• _WHAT YOU ARE ASKED TO DO_
Examine the material below. Gather every line in which the string "brick" appears.

(DATA RECORDS)

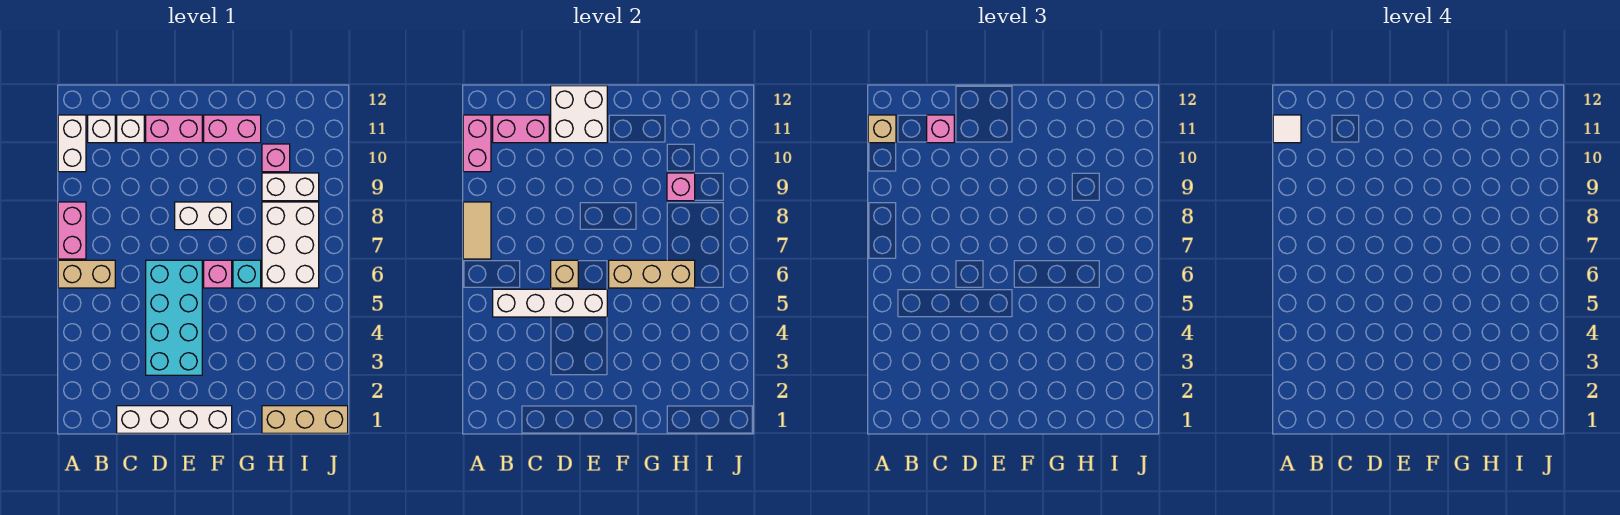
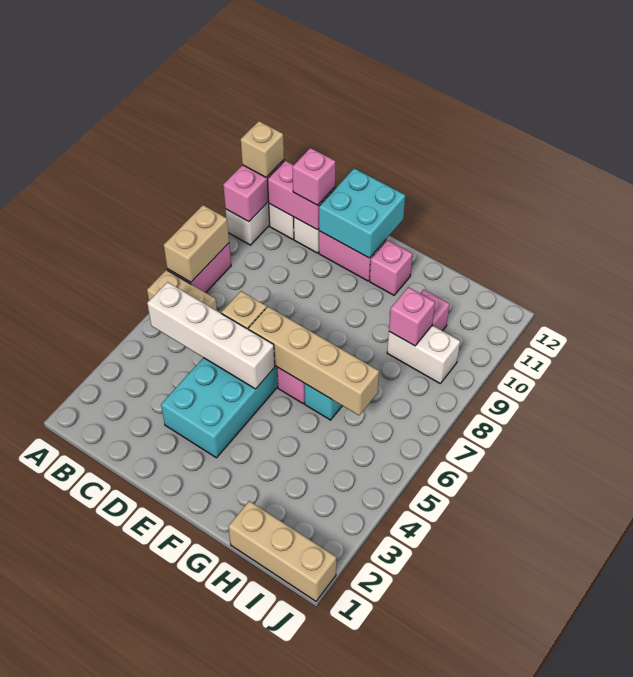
tan tile A7:A8 level 2 -> tan brick A7:A8 level 2
white tile A11 level 4 -> none
white brick C1:F1 level 1 -> none
white brick D11:E12 level 2 -> cyan brick D11:E12 level 2
white brick E8:F8 level 1 -> none
tan brick F6:H6 level 2 -> tan brick E6:H6 level 2
pink brick F11:G11 level 1 -> pink brick F11 level 1
white brick H6:I8 level 1 -> none

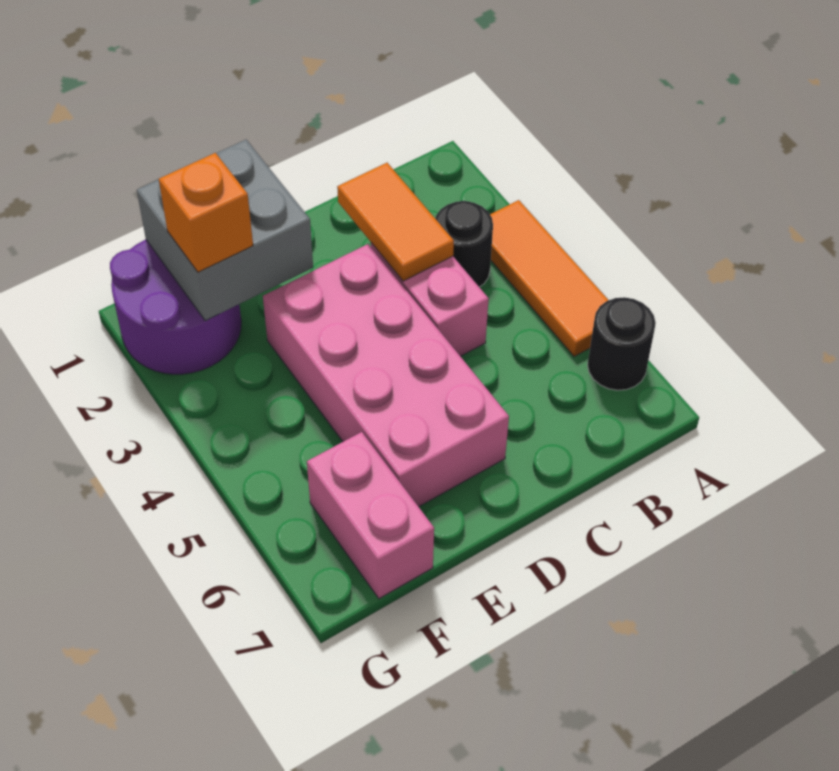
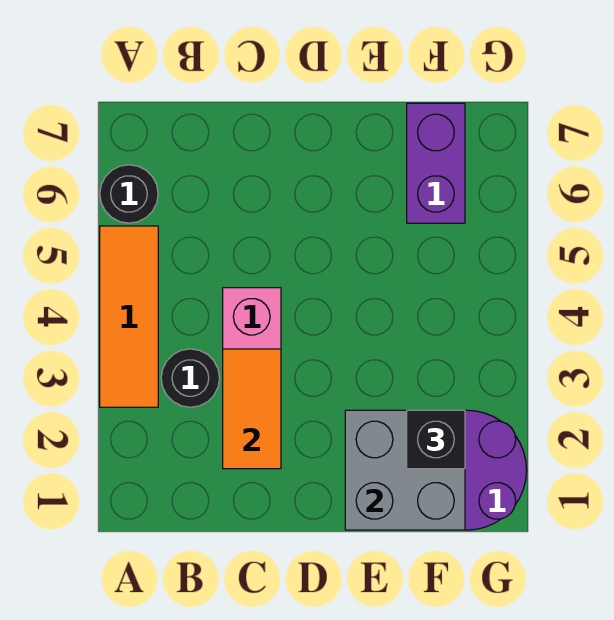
pink brick D3:E6 level 1 -> none
orange brick F2 level 3 -> black brick F2 level 3
pink brick F6:F7 level 1 -> purple brick F6:F7 level 1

(End DATA RECORDS)

• _ANSWER BOX_
tan tile A7:A8 level 2 -> tan brick A7:A8 level 2
white brick C1:F1 level 1 -> none
white brick D11:E12 level 2 -> cyan brick D11:E12 level 2
white brick E8:F8 level 1 -> none
tan brick F6:H6 level 2 -> tan brick E6:H6 level 2
pink brick F11:G11 level 1 -> pink brick F11 level 1
white brick H6:I8 level 1 -> none
pink brick D3:E6 level 1 -> none
orange brick F2 level 3 -> black brick F2 level 3
pink brick F6:F7 level 1 -> purple brick F6:F7 level 1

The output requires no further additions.